[Available data — start]

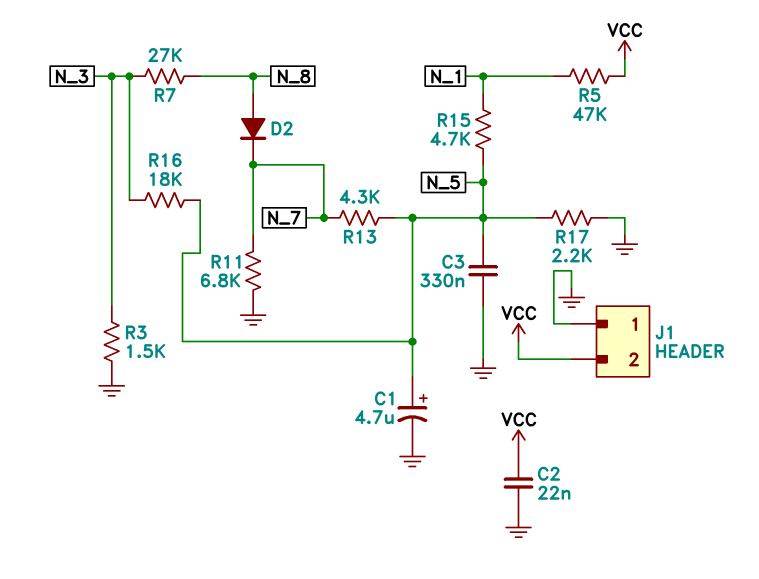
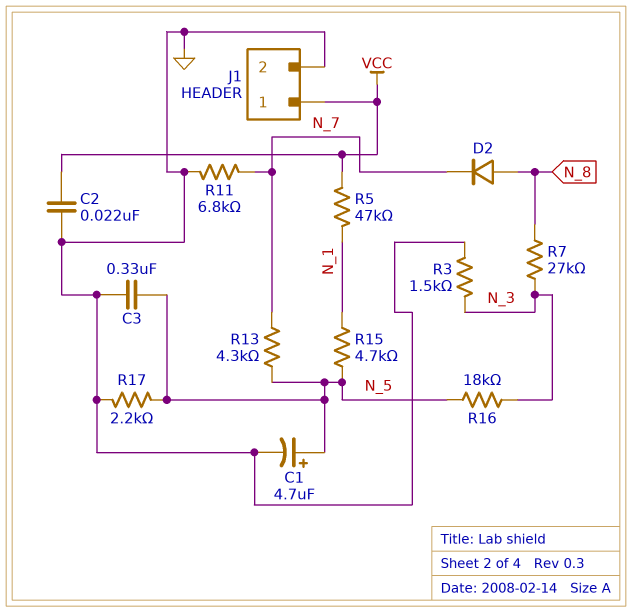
J1 pin 1: GND -> VCC
J1 pin 2: VCC -> GND

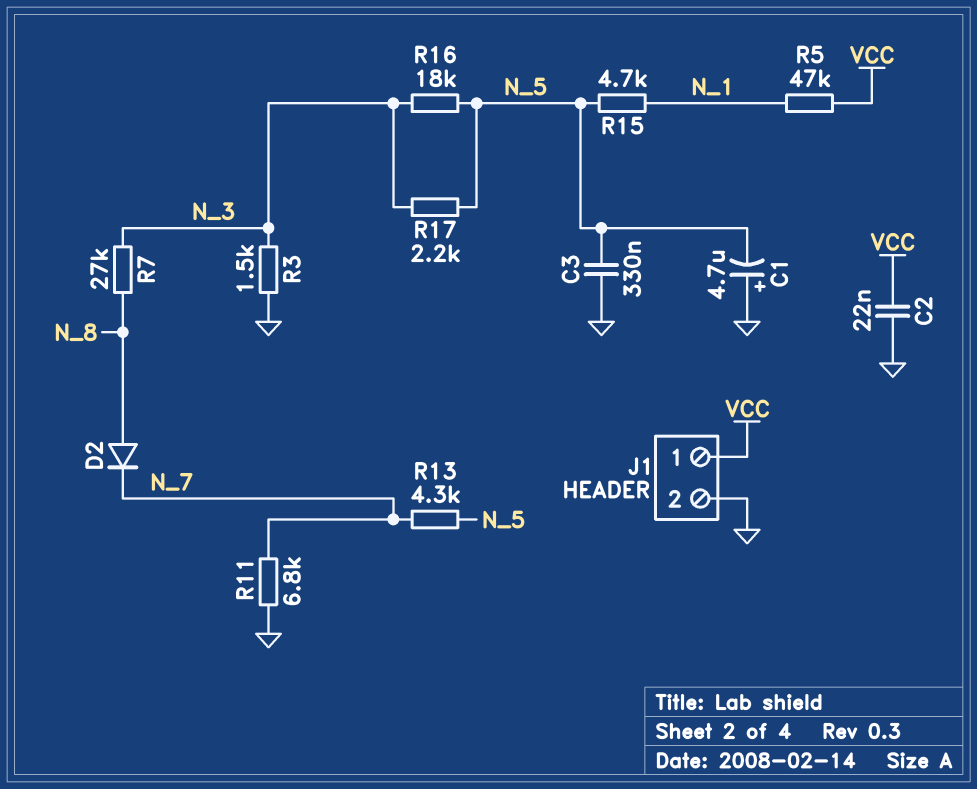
C1: 4.7uF (plus N_5, minus GND) -> 4.7uF (plus GND, minus N_5)
R17: 2.2k (GND, N_5) -> 2.2k (N_3, N_5)

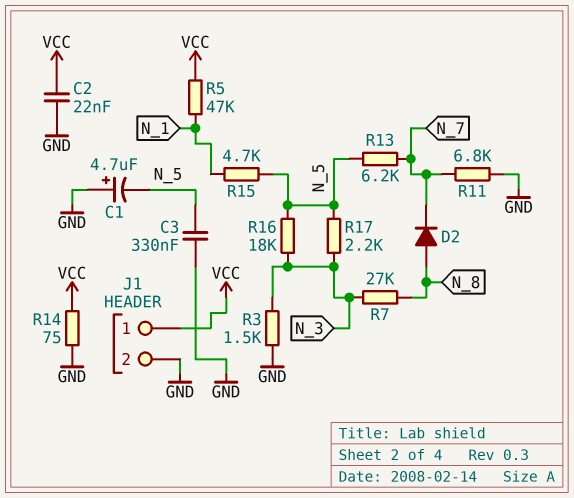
R13: 4.3k (N_5, N_7) -> 6.2k (N_5, N_7)
R14: none -> 75 (GND, VCC)

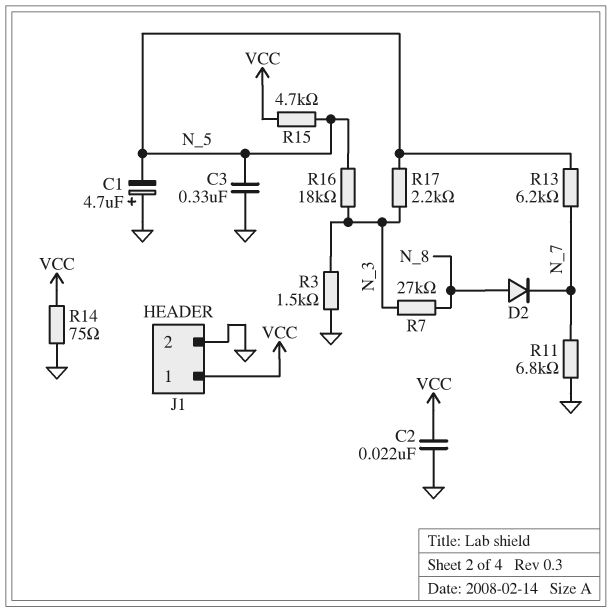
R5: 47k (N_1, VCC) -> none
R15: 4.7k (N_1, N_5) -> 4.7k (N_5, VCC)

[Available data — finish]

§ **What you are asked to do**
Type out the entries again without a single change, and leave the pictures out.

§ **Written answer**
J1 pin 1: GND -> VCC
J1 pin 2: VCC -> GND

C1: 4.7uF (plus N_5, minus GND) -> 4.7uF (plus GND, minus N_5)
R17: 2.2k (GND, N_5) -> 2.2k (N_3, N_5)

R13: 4.3k (N_5, N_7) -> 6.2k (N_5, N_7)
R14: none -> 75 (GND, VCC)

R5: 47k (N_1, VCC) -> none
R15: 4.7k (N_1, N_5) -> 4.7k (N_5, VCC)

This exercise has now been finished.